Requirement>
Would you write out the full listing exactly, without any pictures?

Information given>
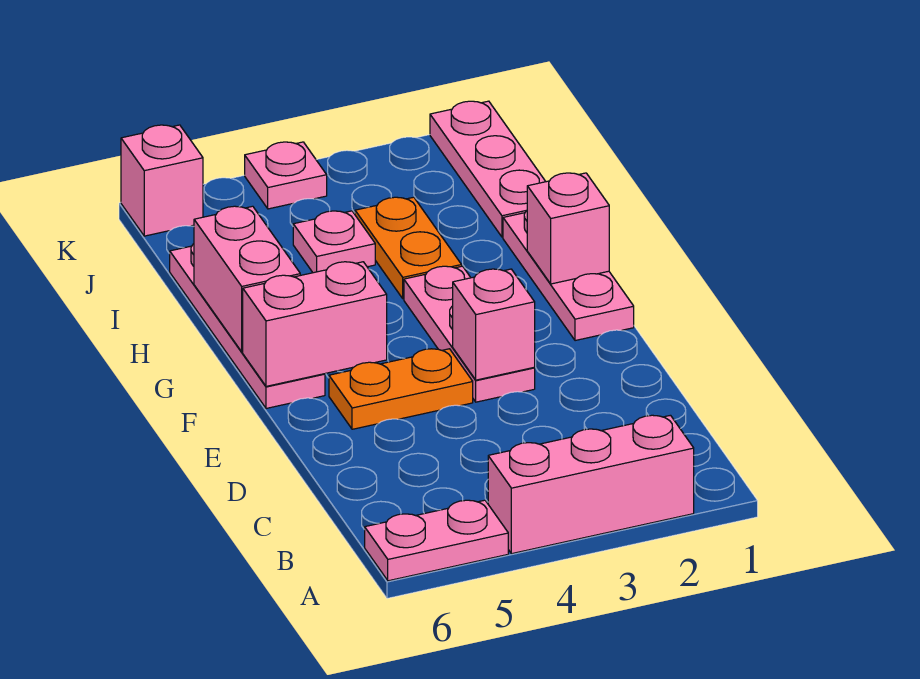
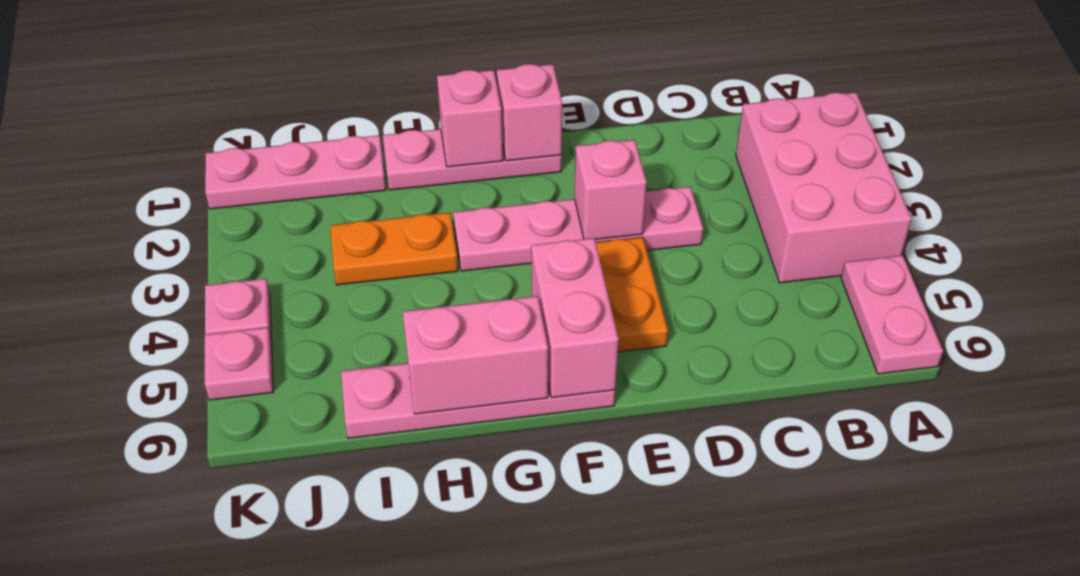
pink brick A2:A4 level 1 -> pink brick A2:B4 level 1
pink plate E3:G3 level 1 -> pink plate D3:G3 level 1
pink plate I4 level 1 -> pink plate K5 level 1
pink brick K6 level 1 -> pink brick F1 level 2

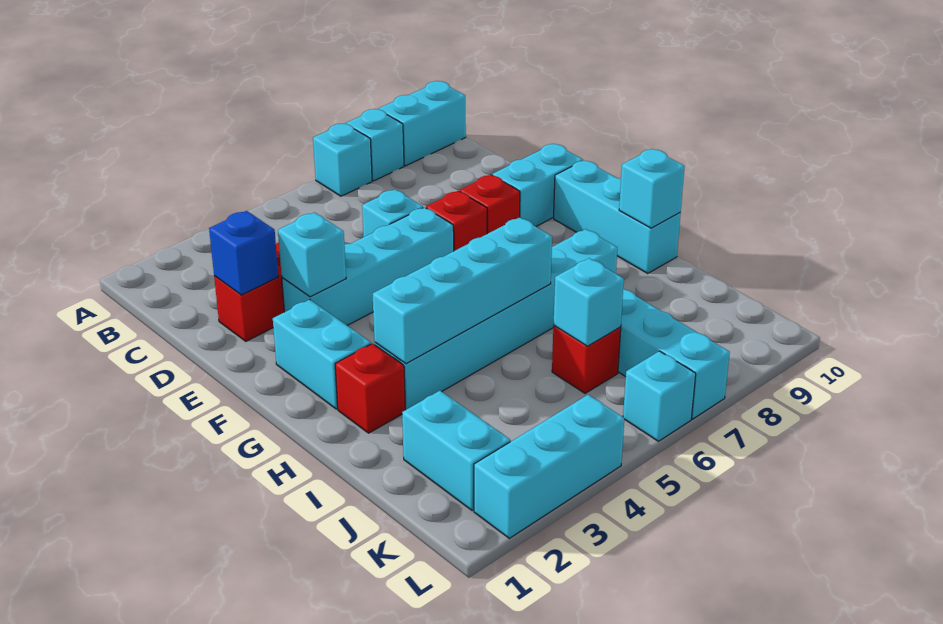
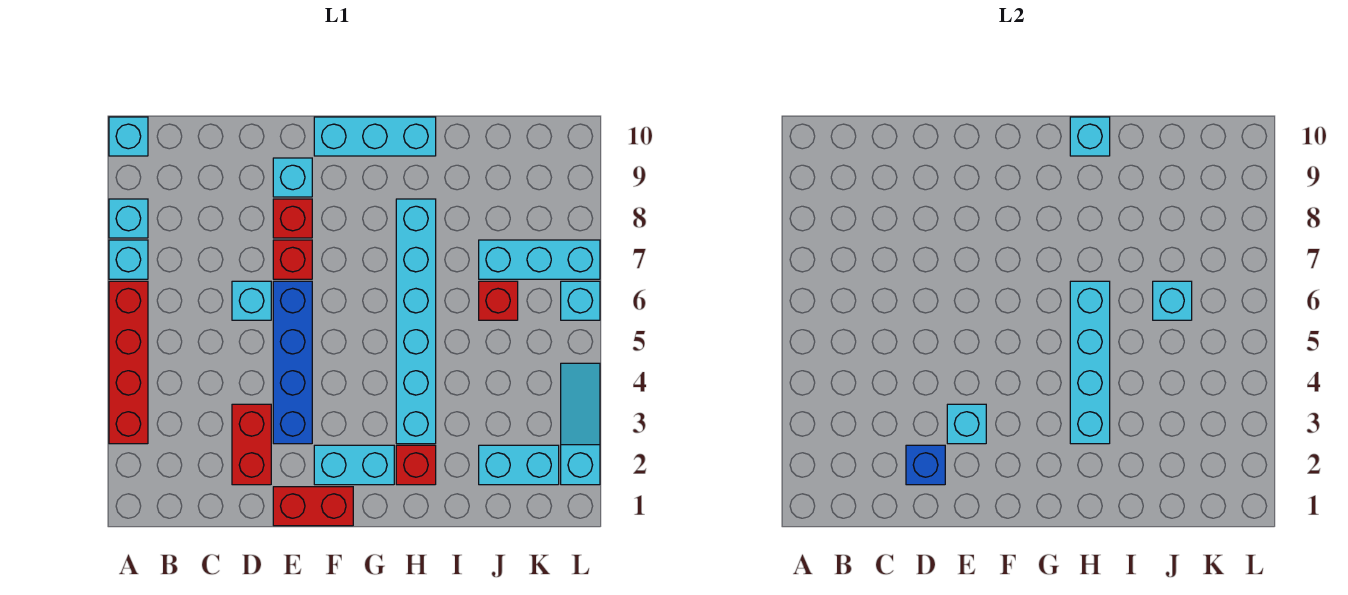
none -> red brick A3:A6 level 1
cyan brick A9:A10 level 1 -> cyan brick A10 level 1
none -> red brick E1:F1 level 1
cyan brick E3:E6 level 1 -> blue brick E3:E6 level 1
cyan brick E9:E10 level 1 -> cyan brick E9 level 1
cyan brick L2:L4 level 1 -> cyan slope L2:L4 level 1 top 2

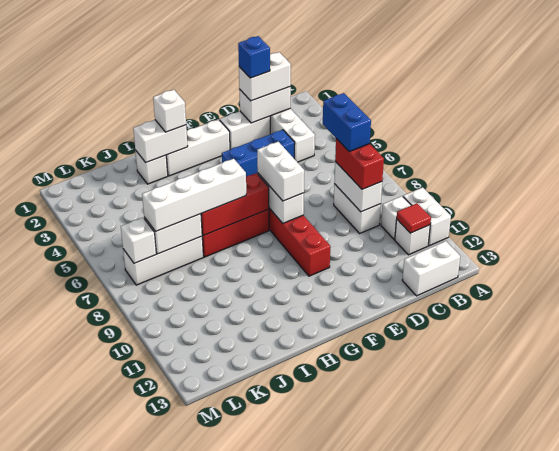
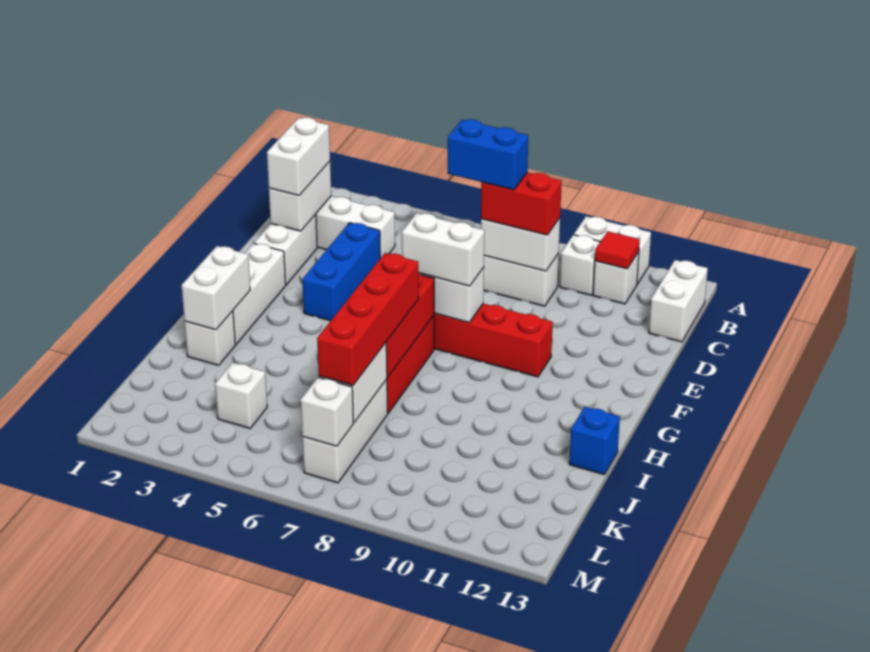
blue brick D2 level 4 -> blue brick I13 level 1
white brick H2 level 3 -> white brick K4 level 1
white brick H7:K7 level 3 -> red brick H7:K7 level 3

Response for this exercise>
pink brick A2:A4 level 1 -> pink brick A2:B4 level 1
pink plate E3:G3 level 1 -> pink plate D3:G3 level 1
pink plate I4 level 1 -> pink plate K5 level 1
pink brick K6 level 1 -> pink brick F1 level 2

none -> red brick A3:A6 level 1
cyan brick A9:A10 level 1 -> cyan brick A10 level 1
none -> red brick E1:F1 level 1
cyan brick E3:E6 level 1 -> blue brick E3:E6 level 1
cyan brick E9:E10 level 1 -> cyan brick E9 level 1
cyan brick L2:L4 level 1 -> cyan slope L2:L4 level 1 top 2

blue brick D2 level 4 -> blue brick I13 level 1
white brick H2 level 3 -> white brick K4 level 1
white brick H7:K7 level 3 -> red brick H7:K7 level 3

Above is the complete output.